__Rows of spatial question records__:
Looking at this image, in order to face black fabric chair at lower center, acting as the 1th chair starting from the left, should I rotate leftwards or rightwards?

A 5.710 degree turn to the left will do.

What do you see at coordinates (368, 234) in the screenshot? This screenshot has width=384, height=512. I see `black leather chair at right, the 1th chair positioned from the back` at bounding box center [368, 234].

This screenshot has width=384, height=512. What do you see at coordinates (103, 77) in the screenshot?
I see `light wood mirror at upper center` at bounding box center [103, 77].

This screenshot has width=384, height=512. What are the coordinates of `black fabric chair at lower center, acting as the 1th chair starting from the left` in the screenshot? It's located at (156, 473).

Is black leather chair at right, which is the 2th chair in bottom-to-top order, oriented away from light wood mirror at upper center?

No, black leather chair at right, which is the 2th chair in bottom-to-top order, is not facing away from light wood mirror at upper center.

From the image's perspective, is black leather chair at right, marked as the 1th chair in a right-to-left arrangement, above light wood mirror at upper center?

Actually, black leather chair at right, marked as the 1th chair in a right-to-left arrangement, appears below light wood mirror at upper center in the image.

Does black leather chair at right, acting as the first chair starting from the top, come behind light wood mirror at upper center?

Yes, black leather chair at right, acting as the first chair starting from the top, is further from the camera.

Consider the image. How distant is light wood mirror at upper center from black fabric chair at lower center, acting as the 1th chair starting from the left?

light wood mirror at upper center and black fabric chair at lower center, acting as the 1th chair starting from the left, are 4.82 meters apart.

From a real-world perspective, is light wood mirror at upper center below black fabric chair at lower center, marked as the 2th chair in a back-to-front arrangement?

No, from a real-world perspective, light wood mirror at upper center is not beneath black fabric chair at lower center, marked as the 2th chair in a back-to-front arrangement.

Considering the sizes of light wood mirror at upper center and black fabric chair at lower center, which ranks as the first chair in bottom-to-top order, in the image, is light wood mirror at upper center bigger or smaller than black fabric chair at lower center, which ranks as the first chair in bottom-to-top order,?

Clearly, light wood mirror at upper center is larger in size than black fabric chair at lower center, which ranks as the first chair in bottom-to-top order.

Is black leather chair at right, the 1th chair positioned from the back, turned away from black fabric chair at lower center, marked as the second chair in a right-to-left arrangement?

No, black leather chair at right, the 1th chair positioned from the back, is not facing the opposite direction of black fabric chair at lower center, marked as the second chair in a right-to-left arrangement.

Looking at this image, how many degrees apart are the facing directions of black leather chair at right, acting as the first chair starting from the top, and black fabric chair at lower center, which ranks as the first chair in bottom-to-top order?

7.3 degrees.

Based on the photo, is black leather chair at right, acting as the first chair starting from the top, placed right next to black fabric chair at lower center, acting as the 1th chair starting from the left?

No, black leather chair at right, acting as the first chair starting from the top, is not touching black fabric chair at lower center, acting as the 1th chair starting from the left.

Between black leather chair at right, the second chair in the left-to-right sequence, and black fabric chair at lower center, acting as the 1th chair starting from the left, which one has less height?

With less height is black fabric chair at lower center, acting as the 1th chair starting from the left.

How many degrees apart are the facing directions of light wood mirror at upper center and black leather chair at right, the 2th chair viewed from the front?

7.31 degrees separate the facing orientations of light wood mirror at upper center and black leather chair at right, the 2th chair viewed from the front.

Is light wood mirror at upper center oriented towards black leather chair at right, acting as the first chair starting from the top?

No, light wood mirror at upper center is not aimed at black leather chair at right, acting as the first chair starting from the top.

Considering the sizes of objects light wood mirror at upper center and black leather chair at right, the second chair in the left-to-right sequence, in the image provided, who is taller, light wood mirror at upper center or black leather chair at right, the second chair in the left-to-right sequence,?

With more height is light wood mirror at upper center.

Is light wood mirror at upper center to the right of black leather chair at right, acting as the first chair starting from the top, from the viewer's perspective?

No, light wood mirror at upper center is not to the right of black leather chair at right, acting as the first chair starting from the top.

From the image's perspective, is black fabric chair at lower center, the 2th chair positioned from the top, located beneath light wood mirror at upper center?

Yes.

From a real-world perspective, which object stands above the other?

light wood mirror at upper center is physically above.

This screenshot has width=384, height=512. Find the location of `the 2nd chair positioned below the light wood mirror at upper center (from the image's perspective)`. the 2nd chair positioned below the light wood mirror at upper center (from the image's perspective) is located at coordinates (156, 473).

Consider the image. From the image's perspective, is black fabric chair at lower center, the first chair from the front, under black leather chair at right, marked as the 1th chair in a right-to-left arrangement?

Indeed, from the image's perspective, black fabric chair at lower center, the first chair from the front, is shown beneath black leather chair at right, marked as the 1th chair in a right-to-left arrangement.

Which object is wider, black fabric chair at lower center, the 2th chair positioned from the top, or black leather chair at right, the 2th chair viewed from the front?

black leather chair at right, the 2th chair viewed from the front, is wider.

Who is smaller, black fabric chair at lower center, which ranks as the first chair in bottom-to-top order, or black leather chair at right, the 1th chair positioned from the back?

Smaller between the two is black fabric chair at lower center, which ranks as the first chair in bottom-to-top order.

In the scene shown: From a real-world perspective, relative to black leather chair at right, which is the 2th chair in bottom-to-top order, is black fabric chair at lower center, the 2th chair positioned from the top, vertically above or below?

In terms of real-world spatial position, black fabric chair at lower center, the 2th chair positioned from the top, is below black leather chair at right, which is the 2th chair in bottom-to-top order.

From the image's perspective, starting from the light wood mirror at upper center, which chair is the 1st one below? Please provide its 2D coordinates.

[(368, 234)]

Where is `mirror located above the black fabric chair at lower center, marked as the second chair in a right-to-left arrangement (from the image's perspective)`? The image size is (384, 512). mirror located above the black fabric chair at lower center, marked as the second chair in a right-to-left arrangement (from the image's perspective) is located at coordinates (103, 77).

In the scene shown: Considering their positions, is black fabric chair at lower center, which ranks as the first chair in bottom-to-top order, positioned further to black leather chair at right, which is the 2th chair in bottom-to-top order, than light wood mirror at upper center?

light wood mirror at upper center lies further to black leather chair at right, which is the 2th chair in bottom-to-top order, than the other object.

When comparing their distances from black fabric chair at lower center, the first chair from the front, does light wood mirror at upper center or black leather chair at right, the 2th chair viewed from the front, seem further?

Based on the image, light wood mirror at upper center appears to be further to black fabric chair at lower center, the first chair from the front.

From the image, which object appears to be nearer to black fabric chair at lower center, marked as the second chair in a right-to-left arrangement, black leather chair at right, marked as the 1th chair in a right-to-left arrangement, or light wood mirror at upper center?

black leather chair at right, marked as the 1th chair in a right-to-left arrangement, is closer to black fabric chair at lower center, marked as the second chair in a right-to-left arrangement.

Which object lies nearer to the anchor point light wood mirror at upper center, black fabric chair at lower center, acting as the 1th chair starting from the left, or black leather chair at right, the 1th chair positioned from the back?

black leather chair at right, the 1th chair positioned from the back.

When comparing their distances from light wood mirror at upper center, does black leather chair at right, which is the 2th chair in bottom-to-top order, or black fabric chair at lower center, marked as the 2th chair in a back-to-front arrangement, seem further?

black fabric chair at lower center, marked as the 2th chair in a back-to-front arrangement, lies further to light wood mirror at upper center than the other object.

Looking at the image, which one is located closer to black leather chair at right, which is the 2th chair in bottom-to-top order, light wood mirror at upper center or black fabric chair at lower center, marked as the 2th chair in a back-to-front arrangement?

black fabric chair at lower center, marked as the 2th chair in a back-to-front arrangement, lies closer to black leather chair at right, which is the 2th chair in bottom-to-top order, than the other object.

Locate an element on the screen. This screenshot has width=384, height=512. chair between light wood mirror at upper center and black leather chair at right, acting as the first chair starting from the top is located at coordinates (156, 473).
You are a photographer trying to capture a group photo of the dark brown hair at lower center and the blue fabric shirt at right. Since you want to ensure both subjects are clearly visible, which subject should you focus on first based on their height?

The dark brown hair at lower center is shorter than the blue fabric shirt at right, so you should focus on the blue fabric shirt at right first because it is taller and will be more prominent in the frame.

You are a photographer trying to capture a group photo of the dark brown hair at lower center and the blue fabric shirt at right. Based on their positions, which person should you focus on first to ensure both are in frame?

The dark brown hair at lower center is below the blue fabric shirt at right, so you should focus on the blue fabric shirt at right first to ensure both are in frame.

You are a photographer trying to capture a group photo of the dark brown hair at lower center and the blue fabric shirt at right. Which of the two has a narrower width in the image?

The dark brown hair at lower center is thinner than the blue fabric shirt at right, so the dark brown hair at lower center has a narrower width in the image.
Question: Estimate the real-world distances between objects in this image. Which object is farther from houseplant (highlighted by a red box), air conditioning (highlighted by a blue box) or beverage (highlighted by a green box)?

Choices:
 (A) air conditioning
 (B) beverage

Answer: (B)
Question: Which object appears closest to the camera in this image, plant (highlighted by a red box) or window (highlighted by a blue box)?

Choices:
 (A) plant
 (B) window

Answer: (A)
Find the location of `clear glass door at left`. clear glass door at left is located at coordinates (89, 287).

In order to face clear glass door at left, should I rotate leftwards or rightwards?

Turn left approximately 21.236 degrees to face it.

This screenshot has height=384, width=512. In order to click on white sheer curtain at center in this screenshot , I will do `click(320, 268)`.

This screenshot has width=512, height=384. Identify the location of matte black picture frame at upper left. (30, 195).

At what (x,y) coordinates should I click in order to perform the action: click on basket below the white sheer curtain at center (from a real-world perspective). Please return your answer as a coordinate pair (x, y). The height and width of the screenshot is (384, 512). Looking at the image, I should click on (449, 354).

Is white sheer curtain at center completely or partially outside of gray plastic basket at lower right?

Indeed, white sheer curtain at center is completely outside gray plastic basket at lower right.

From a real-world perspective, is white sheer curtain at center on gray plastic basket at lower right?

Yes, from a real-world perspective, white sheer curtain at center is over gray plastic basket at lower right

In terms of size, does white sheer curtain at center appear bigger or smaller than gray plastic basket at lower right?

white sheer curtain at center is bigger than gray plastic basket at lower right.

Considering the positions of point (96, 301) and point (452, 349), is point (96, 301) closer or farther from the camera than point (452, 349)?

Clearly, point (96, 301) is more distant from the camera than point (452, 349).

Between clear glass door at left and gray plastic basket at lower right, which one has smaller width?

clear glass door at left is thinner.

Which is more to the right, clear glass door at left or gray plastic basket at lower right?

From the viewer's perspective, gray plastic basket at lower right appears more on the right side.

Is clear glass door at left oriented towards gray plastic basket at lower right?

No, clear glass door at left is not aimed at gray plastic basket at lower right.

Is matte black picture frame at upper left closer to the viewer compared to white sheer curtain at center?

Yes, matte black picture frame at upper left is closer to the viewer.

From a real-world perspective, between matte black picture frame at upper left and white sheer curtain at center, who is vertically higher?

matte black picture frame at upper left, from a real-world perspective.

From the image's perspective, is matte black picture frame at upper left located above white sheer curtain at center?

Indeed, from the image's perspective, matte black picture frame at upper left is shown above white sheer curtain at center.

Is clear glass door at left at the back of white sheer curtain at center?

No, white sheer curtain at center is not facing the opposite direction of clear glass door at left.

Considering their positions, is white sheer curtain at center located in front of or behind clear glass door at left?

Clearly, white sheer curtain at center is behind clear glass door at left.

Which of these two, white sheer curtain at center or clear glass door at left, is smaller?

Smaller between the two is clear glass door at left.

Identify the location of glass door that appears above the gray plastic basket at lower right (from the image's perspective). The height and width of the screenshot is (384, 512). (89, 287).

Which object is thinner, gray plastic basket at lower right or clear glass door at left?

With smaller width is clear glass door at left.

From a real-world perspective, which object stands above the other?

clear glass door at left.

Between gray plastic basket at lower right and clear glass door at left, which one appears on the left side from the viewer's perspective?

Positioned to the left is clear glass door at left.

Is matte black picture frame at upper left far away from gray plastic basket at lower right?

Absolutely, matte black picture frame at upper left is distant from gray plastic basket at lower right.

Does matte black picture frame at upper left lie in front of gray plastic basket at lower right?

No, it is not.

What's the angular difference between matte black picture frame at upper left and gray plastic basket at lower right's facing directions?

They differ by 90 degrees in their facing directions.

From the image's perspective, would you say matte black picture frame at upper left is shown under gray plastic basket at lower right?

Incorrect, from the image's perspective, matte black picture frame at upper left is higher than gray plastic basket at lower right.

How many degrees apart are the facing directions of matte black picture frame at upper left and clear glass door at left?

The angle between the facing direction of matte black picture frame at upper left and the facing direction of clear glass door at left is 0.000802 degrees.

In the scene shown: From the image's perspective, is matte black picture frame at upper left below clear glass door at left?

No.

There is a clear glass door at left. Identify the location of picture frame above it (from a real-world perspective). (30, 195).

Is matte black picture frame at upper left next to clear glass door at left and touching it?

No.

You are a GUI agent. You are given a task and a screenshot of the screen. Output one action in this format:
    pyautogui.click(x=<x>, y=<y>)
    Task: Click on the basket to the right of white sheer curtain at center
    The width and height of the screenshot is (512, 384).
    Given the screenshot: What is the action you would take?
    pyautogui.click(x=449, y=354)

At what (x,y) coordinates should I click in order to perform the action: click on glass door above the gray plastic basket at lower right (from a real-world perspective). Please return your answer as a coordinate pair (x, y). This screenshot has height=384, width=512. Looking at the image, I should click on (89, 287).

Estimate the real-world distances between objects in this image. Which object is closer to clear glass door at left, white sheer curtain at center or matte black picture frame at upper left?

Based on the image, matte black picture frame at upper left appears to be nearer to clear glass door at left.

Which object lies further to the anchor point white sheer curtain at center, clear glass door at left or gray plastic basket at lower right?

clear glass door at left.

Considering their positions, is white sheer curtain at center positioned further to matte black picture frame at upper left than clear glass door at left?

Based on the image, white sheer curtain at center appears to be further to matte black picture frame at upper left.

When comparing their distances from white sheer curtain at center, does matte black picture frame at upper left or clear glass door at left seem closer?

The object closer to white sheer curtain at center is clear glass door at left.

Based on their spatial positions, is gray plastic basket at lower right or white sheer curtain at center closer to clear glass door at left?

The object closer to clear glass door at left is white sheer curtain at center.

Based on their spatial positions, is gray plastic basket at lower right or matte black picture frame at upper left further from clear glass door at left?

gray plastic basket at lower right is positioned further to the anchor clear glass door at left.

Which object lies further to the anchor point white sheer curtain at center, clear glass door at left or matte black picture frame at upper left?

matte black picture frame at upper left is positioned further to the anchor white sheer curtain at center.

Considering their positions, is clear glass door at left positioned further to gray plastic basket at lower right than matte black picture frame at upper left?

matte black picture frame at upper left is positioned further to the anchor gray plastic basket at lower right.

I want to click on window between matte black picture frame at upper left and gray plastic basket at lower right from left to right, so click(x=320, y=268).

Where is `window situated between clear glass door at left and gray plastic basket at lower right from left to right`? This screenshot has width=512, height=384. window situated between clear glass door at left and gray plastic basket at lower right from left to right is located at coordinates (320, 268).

__INSTRUCTIONS FOR THE TASK__:
Copy out the lines of the records word for word, starting at the line that contains "From the viewer's perspective, gray" and ending after the line that contains "Is matte black picture frame at upper left closer", with both of those lines included.

__RESPONSE__:
From the viewer's perspective, gray plastic basket at lower right appears more on the right side.

Is clear glass door at left oriented towards gray plastic basket at lower right?

No, clear glass door at left is not aimed at gray plastic basket at lower right.

Is matte black picture frame at upper left closer to the viewer compared to white sheer curtain at center?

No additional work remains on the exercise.